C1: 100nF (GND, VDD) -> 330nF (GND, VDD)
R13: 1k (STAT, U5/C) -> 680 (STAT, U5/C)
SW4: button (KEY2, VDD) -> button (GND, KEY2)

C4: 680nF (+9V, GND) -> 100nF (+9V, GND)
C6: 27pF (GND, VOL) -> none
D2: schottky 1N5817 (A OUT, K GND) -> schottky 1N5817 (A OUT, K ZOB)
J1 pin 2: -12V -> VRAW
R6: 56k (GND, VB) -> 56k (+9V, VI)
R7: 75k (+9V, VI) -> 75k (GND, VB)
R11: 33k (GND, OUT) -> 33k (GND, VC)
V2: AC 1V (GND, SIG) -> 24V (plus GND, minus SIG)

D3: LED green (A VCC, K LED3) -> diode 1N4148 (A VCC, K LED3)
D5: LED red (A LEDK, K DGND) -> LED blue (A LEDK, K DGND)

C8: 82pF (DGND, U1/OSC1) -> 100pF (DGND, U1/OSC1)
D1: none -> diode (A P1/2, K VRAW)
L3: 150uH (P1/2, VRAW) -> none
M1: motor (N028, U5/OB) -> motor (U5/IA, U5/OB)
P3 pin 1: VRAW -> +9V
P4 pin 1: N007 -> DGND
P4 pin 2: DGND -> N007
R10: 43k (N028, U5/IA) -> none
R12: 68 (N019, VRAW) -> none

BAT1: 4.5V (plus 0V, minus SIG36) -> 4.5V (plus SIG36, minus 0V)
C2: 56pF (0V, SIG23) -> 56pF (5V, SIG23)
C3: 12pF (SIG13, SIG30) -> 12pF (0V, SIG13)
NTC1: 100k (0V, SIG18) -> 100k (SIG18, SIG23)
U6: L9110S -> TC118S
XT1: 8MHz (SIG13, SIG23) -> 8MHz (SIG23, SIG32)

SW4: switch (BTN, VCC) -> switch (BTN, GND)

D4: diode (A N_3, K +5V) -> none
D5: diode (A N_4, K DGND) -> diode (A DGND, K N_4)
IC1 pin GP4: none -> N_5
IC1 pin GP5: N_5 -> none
------------------------------------------------------------------------
• **PROBLEM**
Repeat all of the material above exactly, with no line dropped.

• **SOLUTION BELOW**
C1: 100nF (GND, VDD) -> 330nF (GND, VDD)
R13: 1k (STAT, U5/C) -> 680 (STAT, U5/C)
SW4: button (KEY2, VDD) -> button (GND, KEY2)

C4: 680nF (+9V, GND) -> 100nF (+9V, GND)
C6: 27pF (GND, VOL) -> none
D2: schottky 1N5817 (A OUT, K GND) -> schottky 1N5817 (A OUT, K ZOB)
J1 pin 2: -12V -> VRAW
R6: 56k (GND, VB) -> 56k (+9V, VI)
R7: 75k (+9V, VI) -> 75k (GND, VB)
R11: 33k (GND, OUT) -> 33k (GND, VC)
V2: AC 1V (GND, SIG) -> 24V (plus GND, minus SIG)

D3: LED green (A VCC, K LED3) -> diode 1N4148 (A VCC, K LED3)
D5: LED red (A LEDK, K DGND) -> LED blue (A LEDK, K DGND)

C8: 82pF (DGND, U1/OSC1) -> 100pF (DGND, U1/OSC1)
D1: none -> diode (A P1/2, K VRAW)
L3: 150uH (P1/2, VRAW) -> none
M1: motor (N028, U5/OB) -> motor (U5/IA, U5/OB)
P3 pin 1: VRAW -> +9V
P4 pin 1: N007 -> DGND
P4 pin 2: DGND -> N007
R10: 43k (N028, U5/IA) -> none
R12: 68 (N019, VRAW) -> none

BAT1: 4.5V (plus 0V, minus SIG36) -> 4.5V (plus SIG36, minus 0V)
C2: 56pF (0V, SIG23) -> 56pF (5V, SIG23)
C3: 12pF (SIG13, SIG30) -> 12pF (0V, SIG13)
NTC1: 100k (0V, SIG18) -> 100k (SIG18, SIG23)
U6: L9110S -> TC118S
XT1: 8MHz (SIG13, SIG23) -> 8MHz (SIG23, SIG32)

SW4: switch (BTN, VCC) -> switch (BTN, GND)

D4: diode (A N_3, K +5V) -> none
D5: diode (A N_4, K DGND) -> diode (A DGND, K N_4)
IC1 pin GP4: none -> N_5
IC1 pin GP5: N_5 -> none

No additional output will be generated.